## Task requirements
Retype word for word the first line of the listing and each line after it up to the line with "brown semicircle: (28, 39)", with the pictures taken out.

## Dataset content
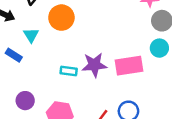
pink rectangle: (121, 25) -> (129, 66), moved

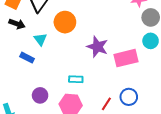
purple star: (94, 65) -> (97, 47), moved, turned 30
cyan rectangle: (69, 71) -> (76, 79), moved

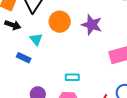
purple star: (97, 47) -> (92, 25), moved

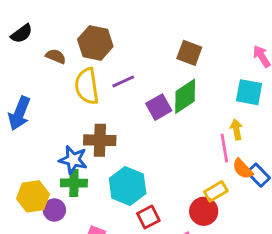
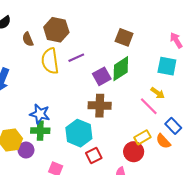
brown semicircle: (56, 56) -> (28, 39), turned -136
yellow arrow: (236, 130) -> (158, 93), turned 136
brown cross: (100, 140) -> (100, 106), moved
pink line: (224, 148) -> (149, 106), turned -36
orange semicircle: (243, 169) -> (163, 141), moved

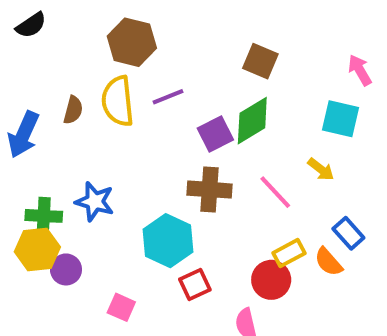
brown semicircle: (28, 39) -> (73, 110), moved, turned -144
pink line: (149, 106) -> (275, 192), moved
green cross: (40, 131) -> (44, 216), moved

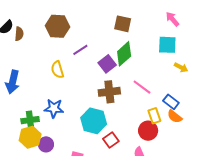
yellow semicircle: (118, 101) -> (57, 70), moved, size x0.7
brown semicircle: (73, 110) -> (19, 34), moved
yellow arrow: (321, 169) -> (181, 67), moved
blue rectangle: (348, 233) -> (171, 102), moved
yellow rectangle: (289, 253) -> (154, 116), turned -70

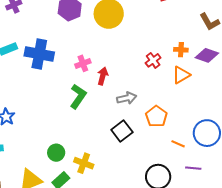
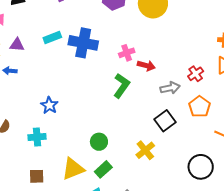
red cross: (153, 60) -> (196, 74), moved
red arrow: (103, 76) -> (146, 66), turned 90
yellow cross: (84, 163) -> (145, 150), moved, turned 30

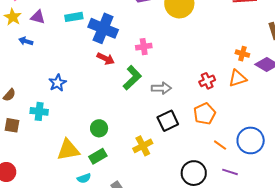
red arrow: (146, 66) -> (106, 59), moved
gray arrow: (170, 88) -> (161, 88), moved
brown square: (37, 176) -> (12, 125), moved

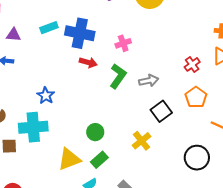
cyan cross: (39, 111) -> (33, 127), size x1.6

## Output of the exercise
pink rectangle: (121, 25) -> (129, 66), moved

purple star: (94, 65) -> (97, 47), moved, turned 30
cyan rectangle: (69, 71) -> (76, 79), moved

purple star: (97, 47) -> (92, 25), moved

brown semicircle: (56, 56) -> (28, 39), turned -136
yellow arrow: (236, 130) -> (158, 93), turned 136
brown cross: (100, 140) -> (100, 106), moved
pink line: (224, 148) -> (149, 106), turned -36
orange semicircle: (243, 169) -> (163, 141), moved

brown semicircle: (28, 39) -> (73, 110), moved, turned -144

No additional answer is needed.